_Exercise brief:_ The entries below should be given again exactly, minus their pictures.

BEGIN Information shown

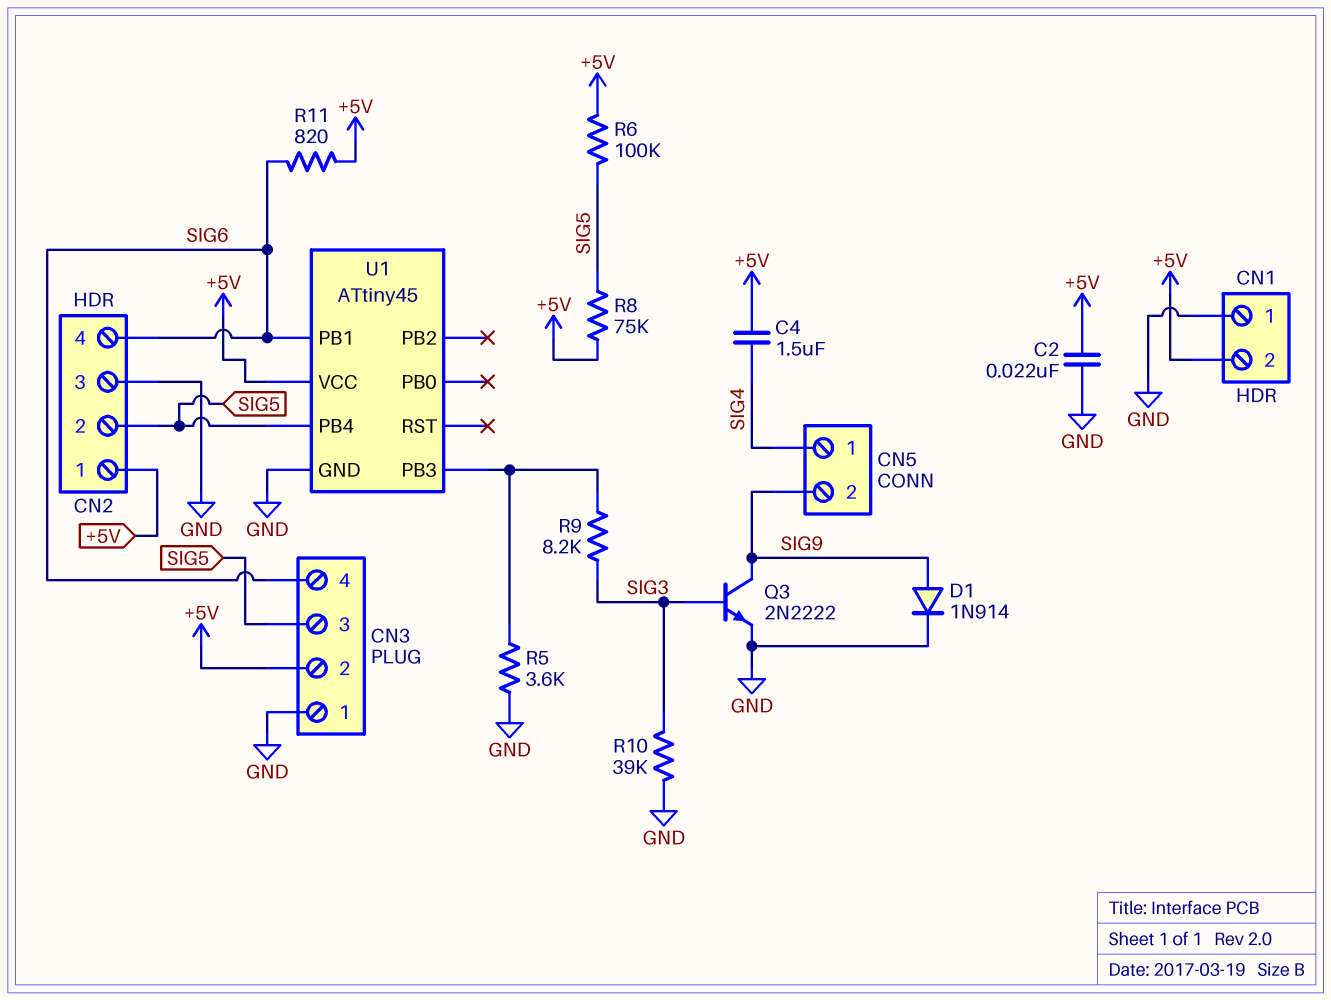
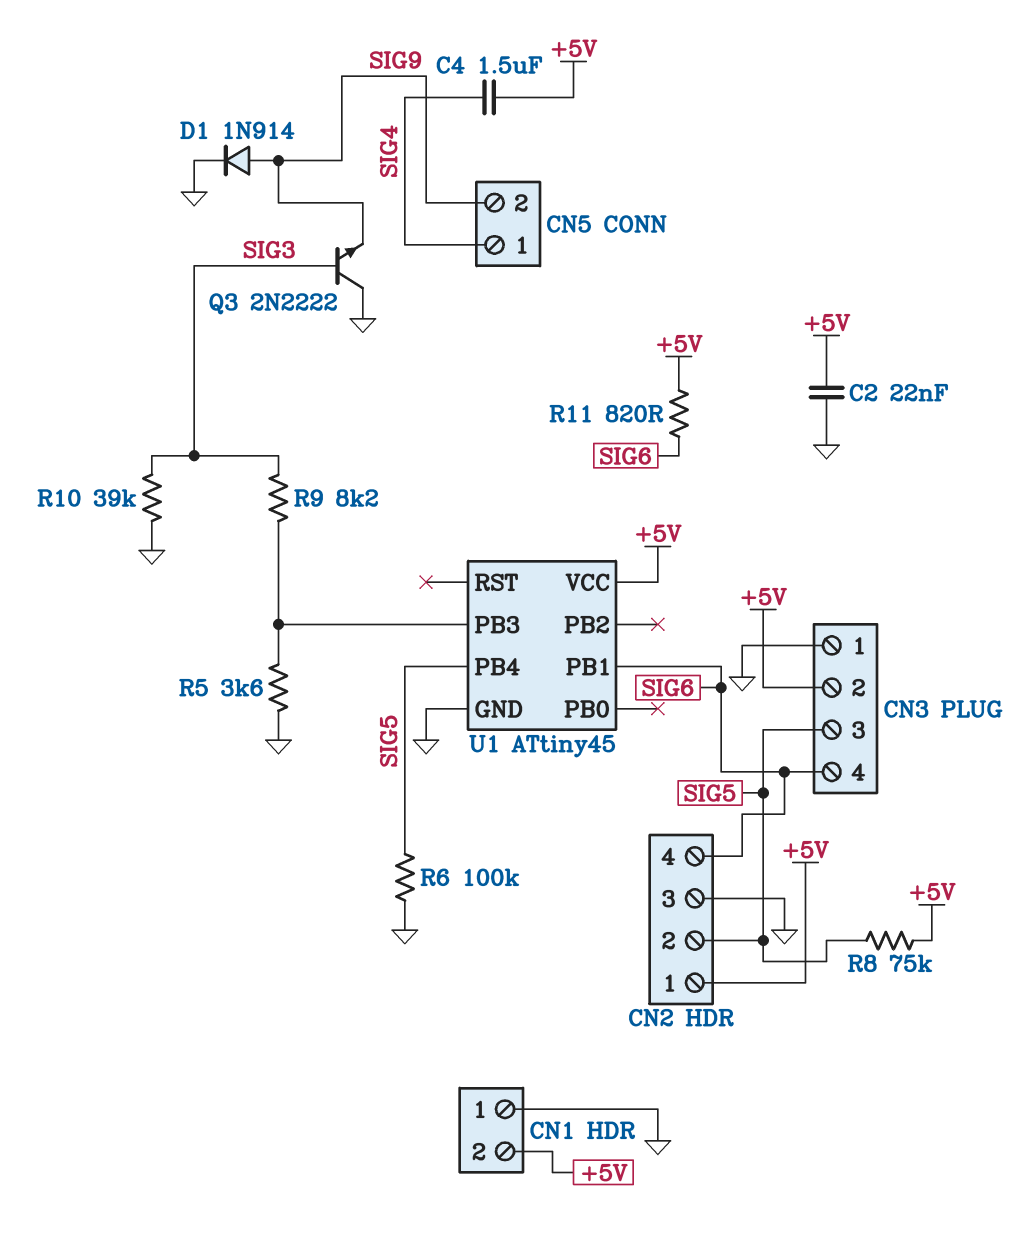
Q3: NPN 2N2222 (B SIG3, C SIG9, E GND) -> NPN 2N2222 (B SIG3, C GND, E SIG9)
R6: 100k (+5V, SIG5) -> 100k (GND, SIG5)

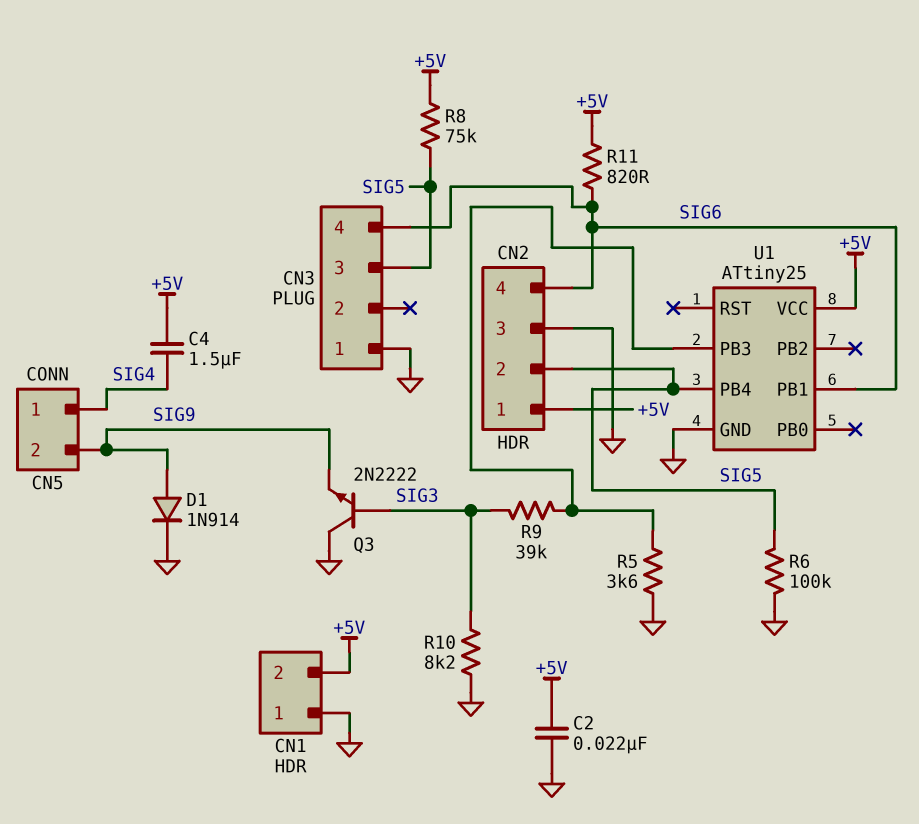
CN3 pin 2: +5V -> none
R9: 8.2k (SIG3, U1/PB3) -> 39k (SIG3, U1/PB3)
R10: 39k (GND, SIG3) -> 8.2k (GND, SIG3)
U1: ATtiny45 -> ATtiny25

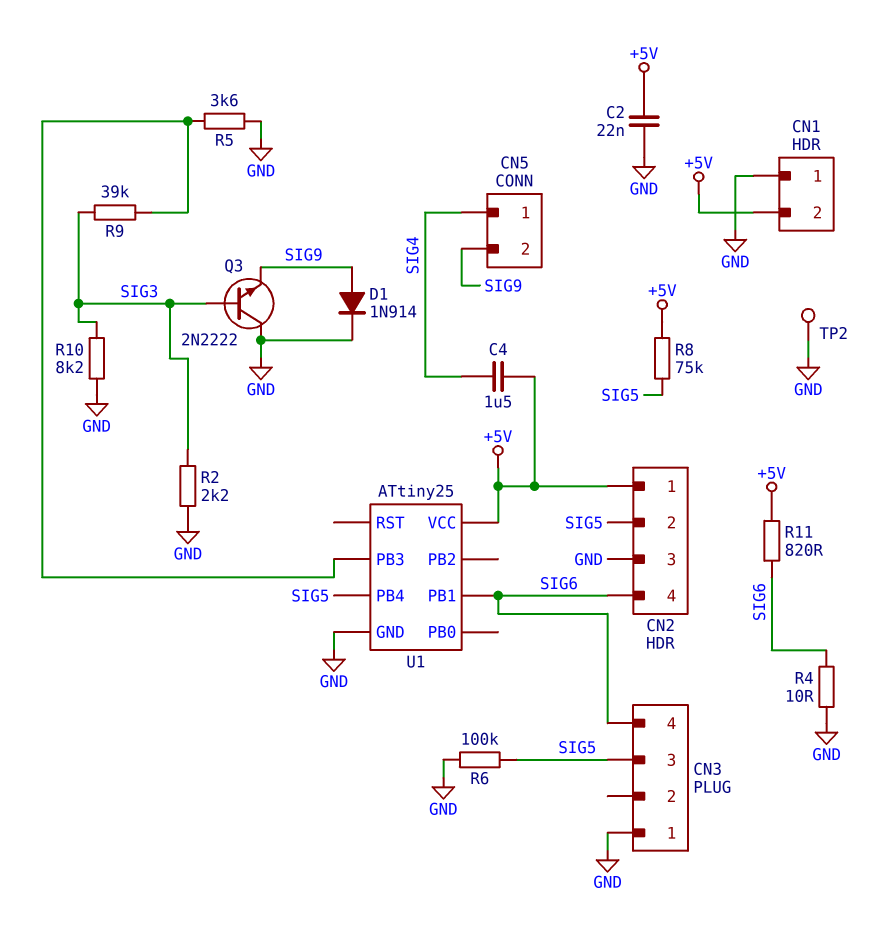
R2: none -> 2.2k (GND, SIG3)
R4: none -> 10 (GND, SIG6)
TP2: none -> test point (GND)

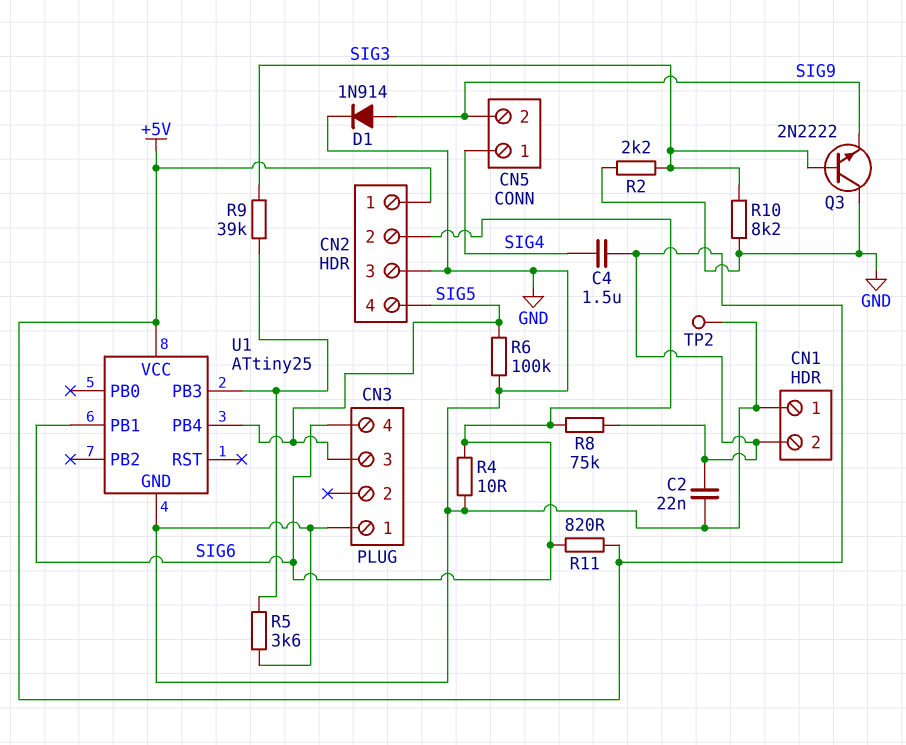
CN2 pin 2: SIG5 -> SIG6
CN2 pin 4: SIG6 -> SIG5
R8: 75k (+5V, SIG5) -> 75k (+5V, SIG6)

END Information shown

_Expected answer:_
Q3: NPN 2N2222 (B SIG3, C SIG9, E GND) -> NPN 2N2222 (B SIG3, C GND, E SIG9)
R6: 100k (+5V, SIG5) -> 100k (GND, SIG5)

CN3 pin 2: +5V -> none
R9: 8.2k (SIG3, U1/PB3) -> 39k (SIG3, U1/PB3)
R10: 39k (GND, SIG3) -> 8.2k (GND, SIG3)
U1: ATtiny45 -> ATtiny25

R2: none -> 2.2k (GND, SIG3)
R4: none -> 10 (GND, SIG6)
TP2: none -> test point (GND)

CN2 pin 2: SIG5 -> SIG6
CN2 pin 4: SIG6 -> SIG5
R8: 75k (+5V, SIG5) -> 75k (+5V, SIG6)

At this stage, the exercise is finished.